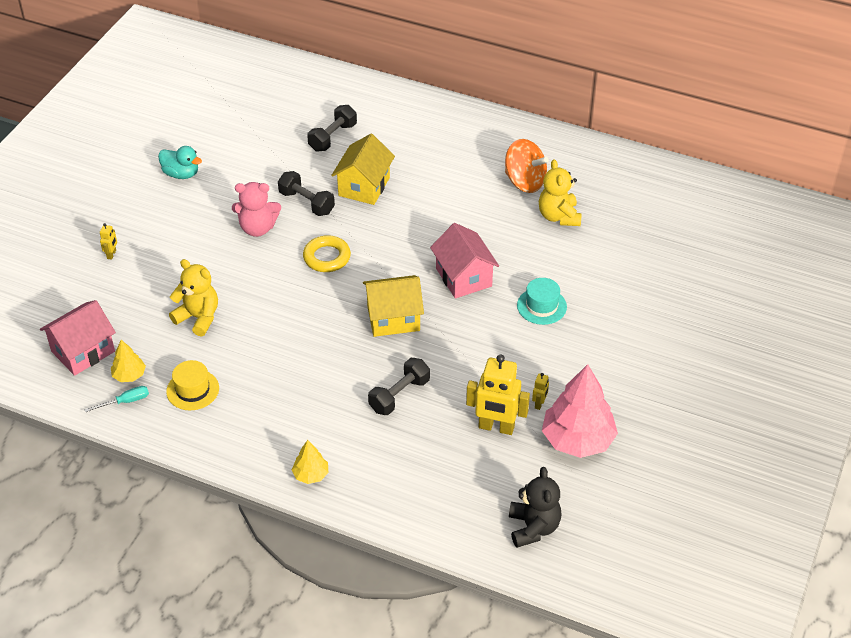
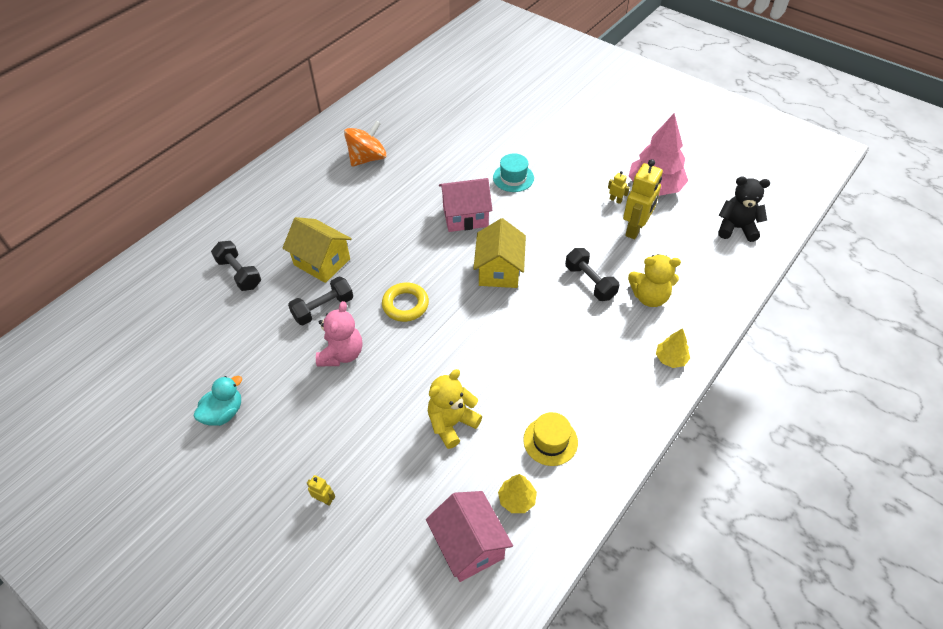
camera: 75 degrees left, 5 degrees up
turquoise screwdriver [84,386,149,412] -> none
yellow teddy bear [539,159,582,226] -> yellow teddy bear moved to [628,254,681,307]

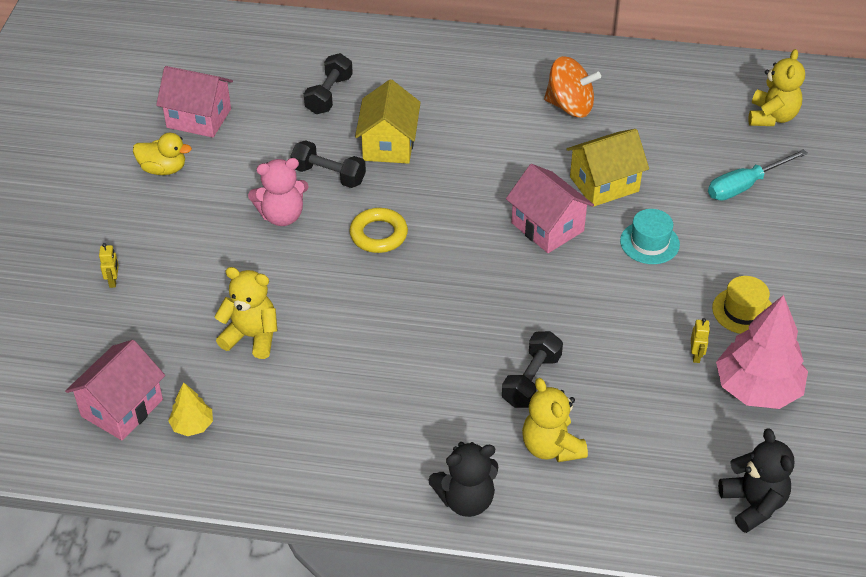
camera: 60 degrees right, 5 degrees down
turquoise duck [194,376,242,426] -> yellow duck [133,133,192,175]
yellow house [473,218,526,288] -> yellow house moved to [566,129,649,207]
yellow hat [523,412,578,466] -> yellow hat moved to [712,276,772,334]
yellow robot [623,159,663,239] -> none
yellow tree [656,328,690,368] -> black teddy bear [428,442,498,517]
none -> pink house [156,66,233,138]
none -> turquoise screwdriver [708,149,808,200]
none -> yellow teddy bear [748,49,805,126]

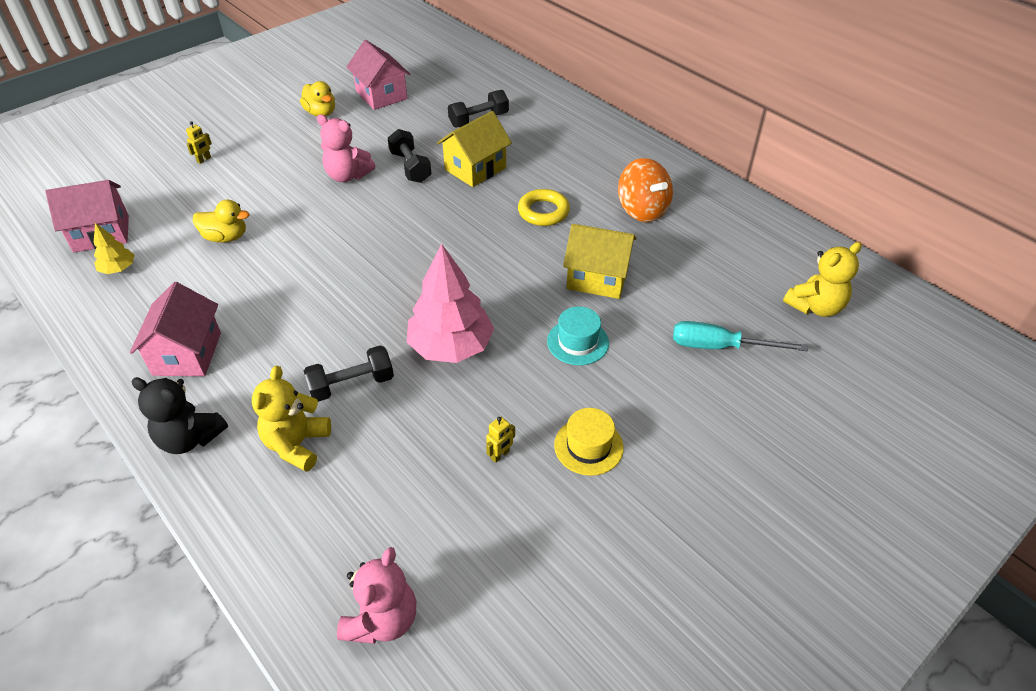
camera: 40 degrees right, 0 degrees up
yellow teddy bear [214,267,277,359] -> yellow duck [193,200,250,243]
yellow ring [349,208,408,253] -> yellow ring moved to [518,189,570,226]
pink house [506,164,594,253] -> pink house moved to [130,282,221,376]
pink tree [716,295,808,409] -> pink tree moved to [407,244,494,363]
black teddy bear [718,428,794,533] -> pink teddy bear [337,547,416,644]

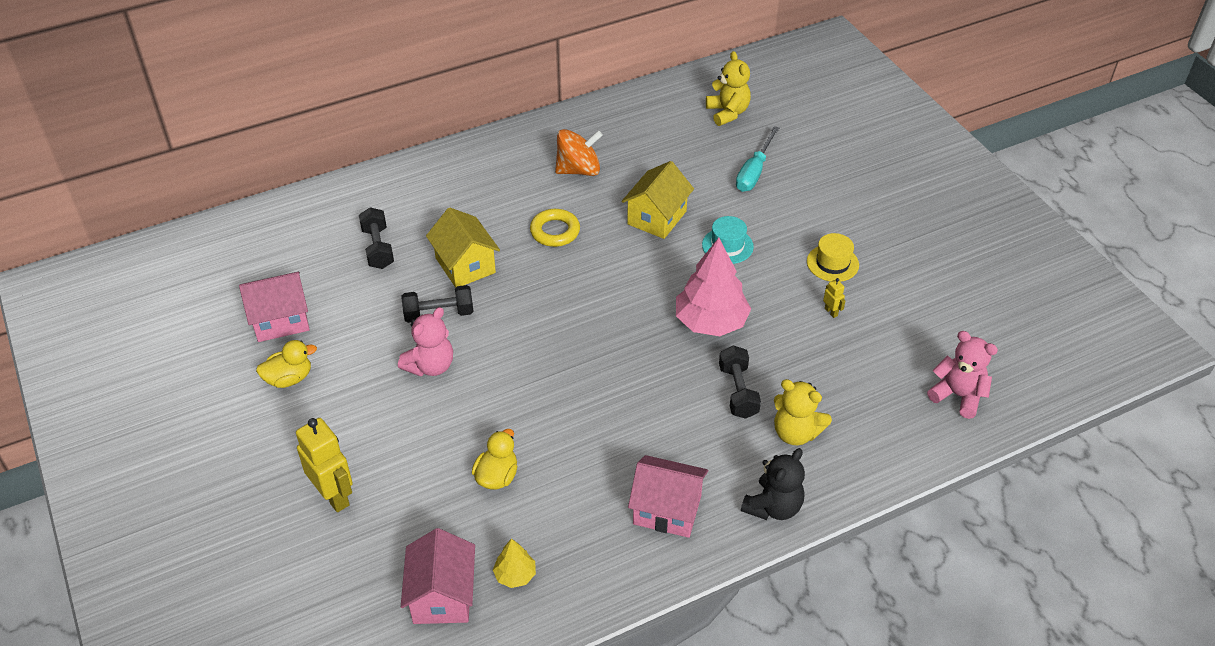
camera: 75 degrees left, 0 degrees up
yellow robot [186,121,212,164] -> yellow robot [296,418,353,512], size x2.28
┄┄┄┄┄┄
## Aim of the task:
"turquoise duck [194,376,242,426]" marks the last line to keep. Retype every line from the start of the entries through that one, exactly, and drop the pictures.

## Reply:
camera: 75 degrees left, 5 degrees up
turquoise screwdriver [84,386,149,412] -> none
yellow teddy bear [539,159,582,226] -> yellow teddy bear moved to [628,254,681,307]

camera: 60 degrees right, 5 degrees down
turquoise duck [194,376,242,426] -> yellow duck [133,133,192,175]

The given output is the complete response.